[What to do] Every line of the records below that holds the word "orange" belongs in the answer.

===============

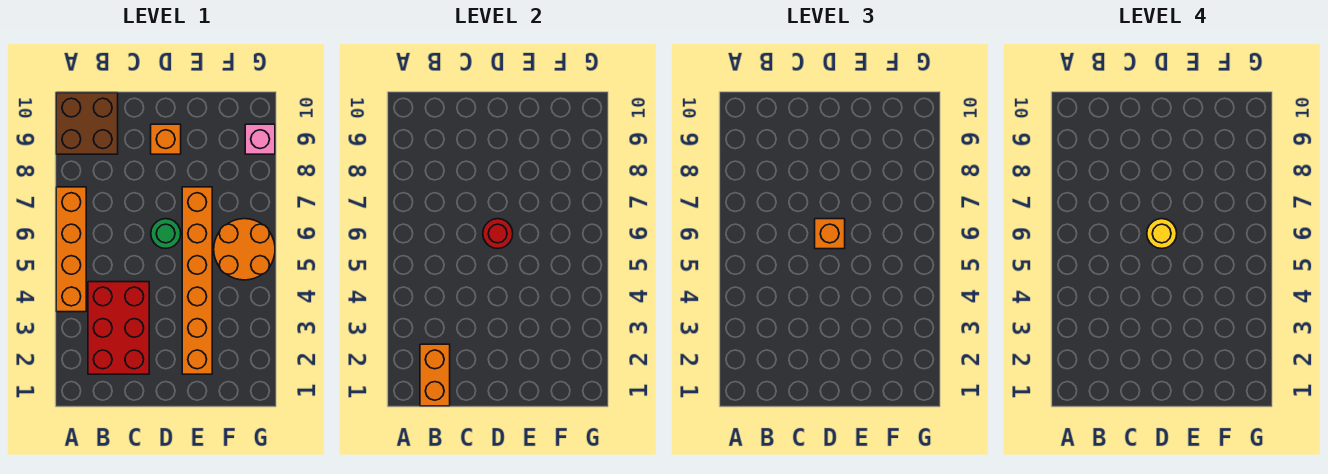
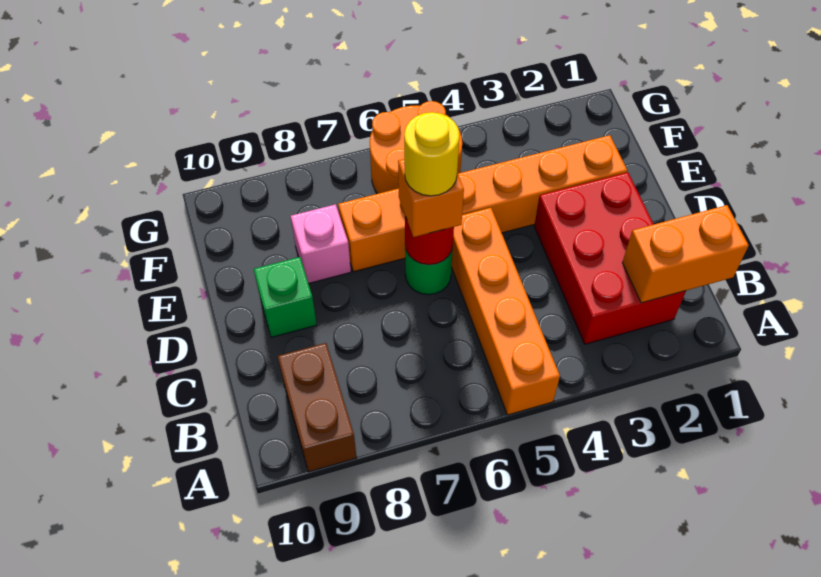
orange brick A4:A7 level 1 -> orange brick A5:D5 level 1
brown brick A9:B10 level 1 -> brown brick A9:B9 level 1
red brick B2:C4 level 1 -> red brick B2:D3 level 1
orange brick D9 level 1 -> green brick D9 level 1
pink brick G9 level 1 -> pink brick E8 level 1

===============

[Solution to this task]
orange brick A4:A7 level 1 -> orange brick A5:D5 level 1
orange brick D9 level 1 -> green brick D9 level 1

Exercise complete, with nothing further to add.